'''
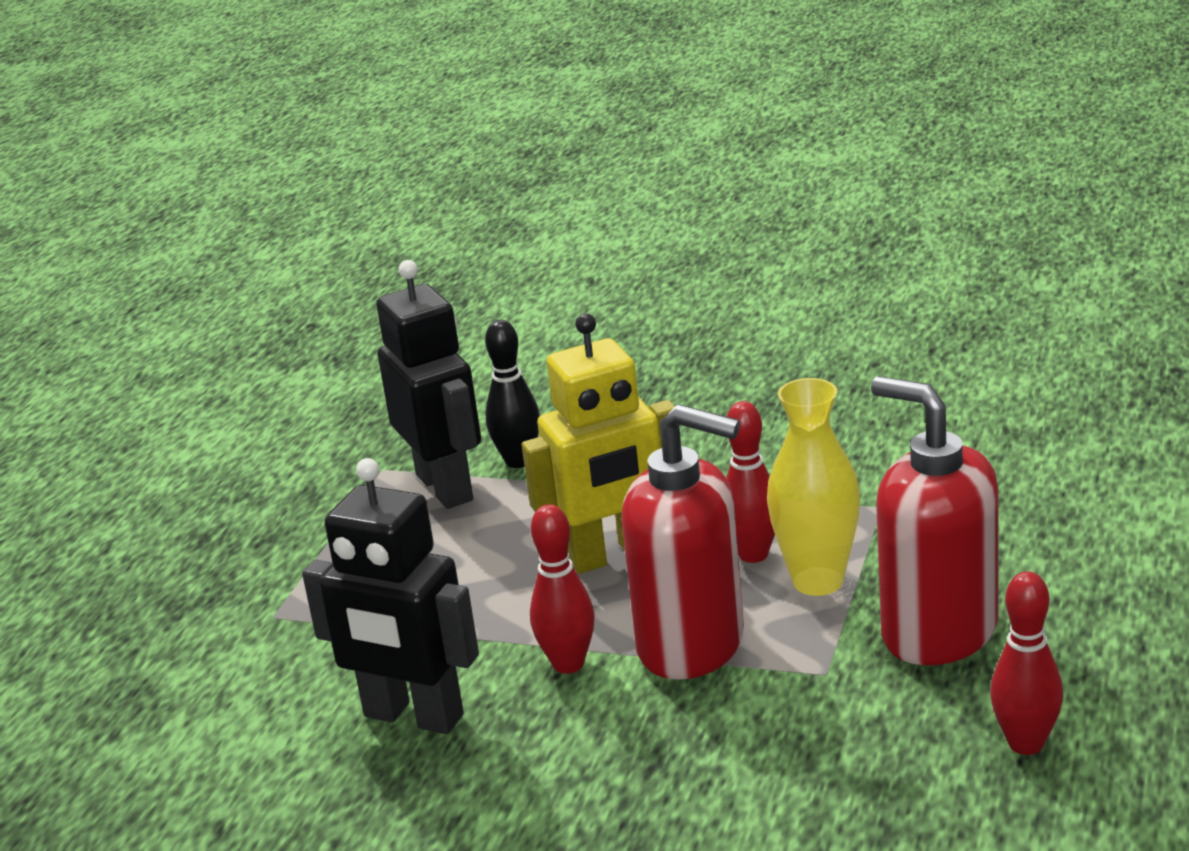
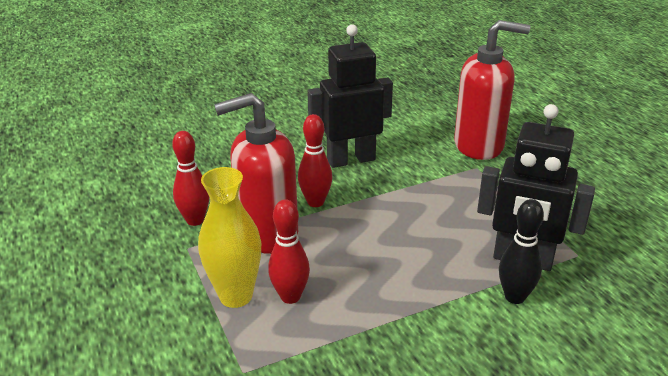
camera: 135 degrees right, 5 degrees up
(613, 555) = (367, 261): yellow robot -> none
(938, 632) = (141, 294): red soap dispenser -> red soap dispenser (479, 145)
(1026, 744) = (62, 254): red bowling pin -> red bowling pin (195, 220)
'''
EXERCISE BRIEF: Once the pictures are set aside, restate the remaining data above exactly.

REPLY TO THE TASK:
camera: 135 degrees right, 5 degrees up
(613, 555) = (367, 261): yellow robot -> none
(938, 632) = (141, 294): red soap dispenser -> red soap dispenser (479, 145)
(1026, 744) = (62, 254): red bowling pin -> red bowling pin (195, 220)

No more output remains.